### What is expected
Look through the entries below and return all lines including the word "fioletowy".

### Saved entries
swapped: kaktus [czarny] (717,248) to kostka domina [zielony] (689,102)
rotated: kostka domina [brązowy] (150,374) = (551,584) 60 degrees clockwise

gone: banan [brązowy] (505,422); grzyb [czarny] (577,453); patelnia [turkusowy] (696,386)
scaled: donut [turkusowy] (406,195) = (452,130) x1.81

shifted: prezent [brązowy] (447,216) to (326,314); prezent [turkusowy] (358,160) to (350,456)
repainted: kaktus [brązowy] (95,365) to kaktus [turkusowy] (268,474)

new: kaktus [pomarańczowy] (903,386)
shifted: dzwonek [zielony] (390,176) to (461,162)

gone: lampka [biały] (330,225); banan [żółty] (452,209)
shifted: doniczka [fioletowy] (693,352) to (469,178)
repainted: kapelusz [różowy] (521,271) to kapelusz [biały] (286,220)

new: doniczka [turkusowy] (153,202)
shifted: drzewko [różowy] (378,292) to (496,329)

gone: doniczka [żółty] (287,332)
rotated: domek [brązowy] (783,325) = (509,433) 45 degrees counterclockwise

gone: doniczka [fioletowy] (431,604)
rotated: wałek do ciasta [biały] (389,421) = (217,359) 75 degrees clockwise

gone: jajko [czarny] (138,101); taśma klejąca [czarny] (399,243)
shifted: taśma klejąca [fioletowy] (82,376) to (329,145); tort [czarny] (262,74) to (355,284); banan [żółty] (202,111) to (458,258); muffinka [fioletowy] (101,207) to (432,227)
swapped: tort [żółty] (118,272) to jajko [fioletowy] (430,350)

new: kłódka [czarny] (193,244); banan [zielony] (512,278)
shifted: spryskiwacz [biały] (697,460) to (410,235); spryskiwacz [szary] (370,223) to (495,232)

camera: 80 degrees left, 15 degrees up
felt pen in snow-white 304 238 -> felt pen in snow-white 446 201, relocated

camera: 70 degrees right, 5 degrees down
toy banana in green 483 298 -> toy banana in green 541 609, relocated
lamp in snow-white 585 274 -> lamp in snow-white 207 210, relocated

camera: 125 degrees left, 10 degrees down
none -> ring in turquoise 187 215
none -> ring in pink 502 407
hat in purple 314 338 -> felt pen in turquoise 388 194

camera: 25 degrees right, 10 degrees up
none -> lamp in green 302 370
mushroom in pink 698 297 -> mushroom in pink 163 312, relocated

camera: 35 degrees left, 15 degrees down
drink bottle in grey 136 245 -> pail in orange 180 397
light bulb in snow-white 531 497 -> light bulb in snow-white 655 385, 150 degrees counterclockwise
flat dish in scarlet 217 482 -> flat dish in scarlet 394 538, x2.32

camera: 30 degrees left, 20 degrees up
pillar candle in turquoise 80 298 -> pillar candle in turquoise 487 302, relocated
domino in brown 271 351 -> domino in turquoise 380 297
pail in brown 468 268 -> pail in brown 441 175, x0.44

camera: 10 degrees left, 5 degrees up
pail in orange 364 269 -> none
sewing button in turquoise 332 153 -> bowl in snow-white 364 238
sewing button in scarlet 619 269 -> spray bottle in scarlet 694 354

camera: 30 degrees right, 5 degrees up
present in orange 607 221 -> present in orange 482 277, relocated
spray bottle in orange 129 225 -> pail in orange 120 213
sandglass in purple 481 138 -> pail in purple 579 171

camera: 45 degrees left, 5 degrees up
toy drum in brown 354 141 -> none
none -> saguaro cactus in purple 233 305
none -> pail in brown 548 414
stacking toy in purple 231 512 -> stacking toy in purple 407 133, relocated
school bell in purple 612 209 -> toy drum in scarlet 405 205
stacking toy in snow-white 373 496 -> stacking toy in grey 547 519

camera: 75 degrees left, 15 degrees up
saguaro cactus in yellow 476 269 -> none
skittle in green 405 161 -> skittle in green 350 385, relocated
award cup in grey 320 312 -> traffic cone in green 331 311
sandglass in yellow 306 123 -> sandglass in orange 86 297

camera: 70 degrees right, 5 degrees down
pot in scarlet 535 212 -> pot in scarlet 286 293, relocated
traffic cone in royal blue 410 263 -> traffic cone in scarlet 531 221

### Response area
shifted: doniczka [fioletowy] (693,352) to (469,178)
gone: doniczka [fioletowy] (431,604)
shifted: taśma klejąca [fioletowy] (82,376) to (329,145); tort [czarny] (262,74) to (355,284); banan [żółty] (202,111) to (458,258); muffinka [fioletowy] (101,207) to (432,227)
swapped: tort [żółty] (118,272) to jajko [fioletowy] (430,350)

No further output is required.